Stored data
------------------------------------------------------------------------

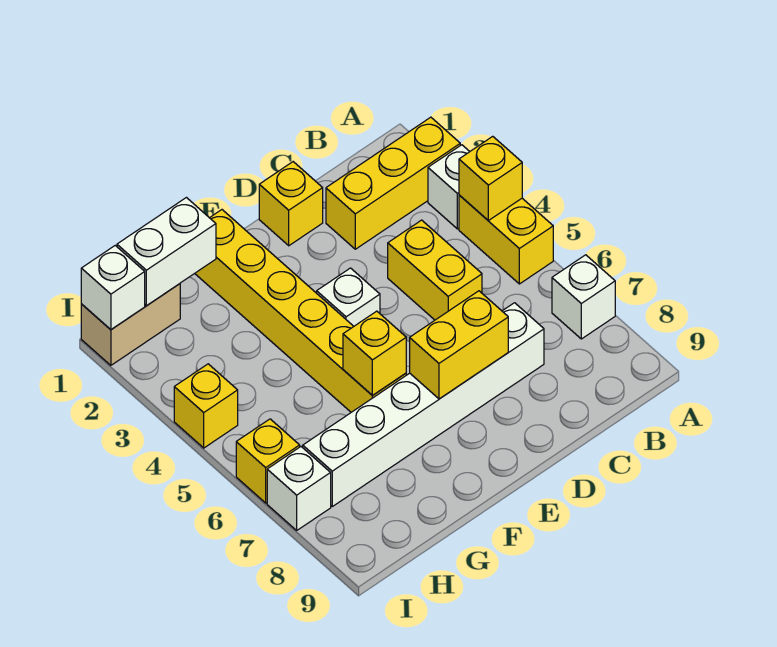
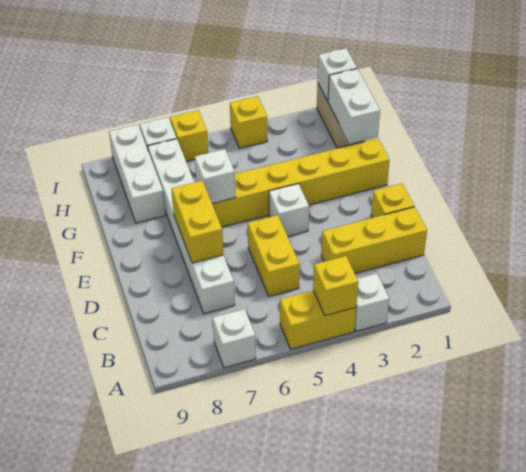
yellow 1x3 brick [326,117,460,249] -> yellow 1x3 brick turned to [321,207,427,273]
yellow 1x2 brick [388,220,482,320] -> yellow 1x2 brick turned to [248,215,299,296]
yellow 1x1 brick [343,311,406,396] -> white 1x1 brick [195,149,236,204]
none -> white 1x3 brick [109,125,165,223]

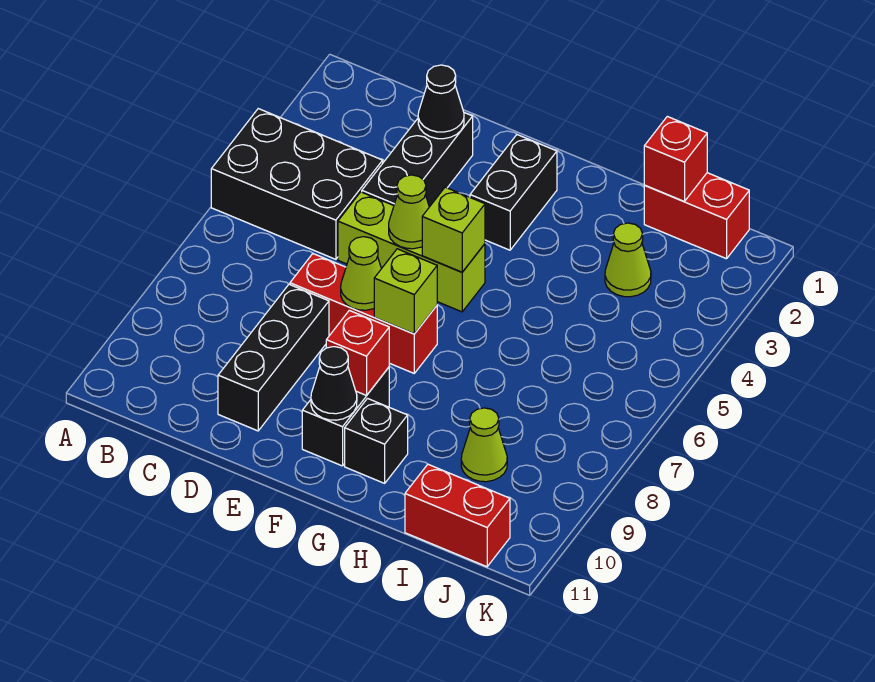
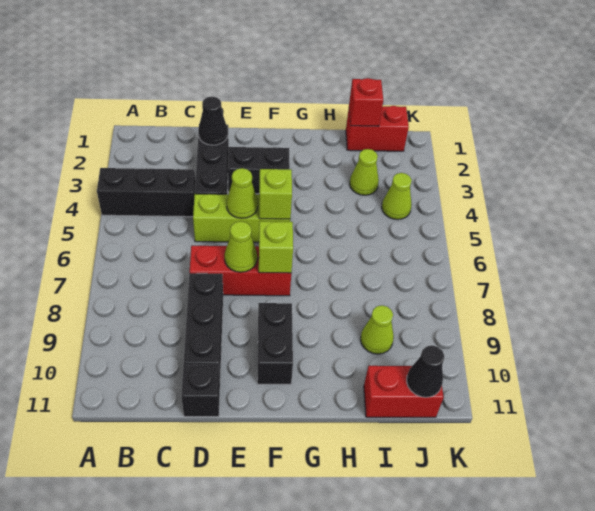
black 2x3 brick [211,109,383,259] -> black 1x3 brick [97,168,195,217]
black 1x2 brick [470,135,557,250] -> black 1x2 brick turned to [228,147,290,194]
red 1x1 brick [326,310,389,395] -> none
black 1x1 cone [311,347,357,420] -> black 1x1 cone moved to [407,345,444,397]
black 1x1 brick [345,399,408,483] -> black 1x1 brick moved to [181,365,220,417]
none -> lime 1x1 cone [382,173,412,220]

------------------------------------------------------------------------

Print all the entries exactly as they appear, without the pictures.

◆ **Task response**
yellow 1x3 brick [326,117,460,249] -> yellow 1x3 brick turned to [321,207,427,273]
yellow 1x2 brick [388,220,482,320] -> yellow 1x2 brick turned to [248,215,299,296]
yellow 1x1 brick [343,311,406,396] -> white 1x1 brick [195,149,236,204]
none -> white 1x3 brick [109,125,165,223]

black 2x3 brick [211,109,383,259] -> black 1x3 brick [97,168,195,217]
black 1x2 brick [470,135,557,250] -> black 1x2 brick turned to [228,147,290,194]
red 1x1 brick [326,310,389,395] -> none
black 1x1 cone [311,347,357,420] -> black 1x1 cone moved to [407,345,444,397]
black 1x1 brick [345,399,408,483] -> black 1x1 brick moved to [181,365,220,417]
none -> lime 1x1 cone [382,173,412,220]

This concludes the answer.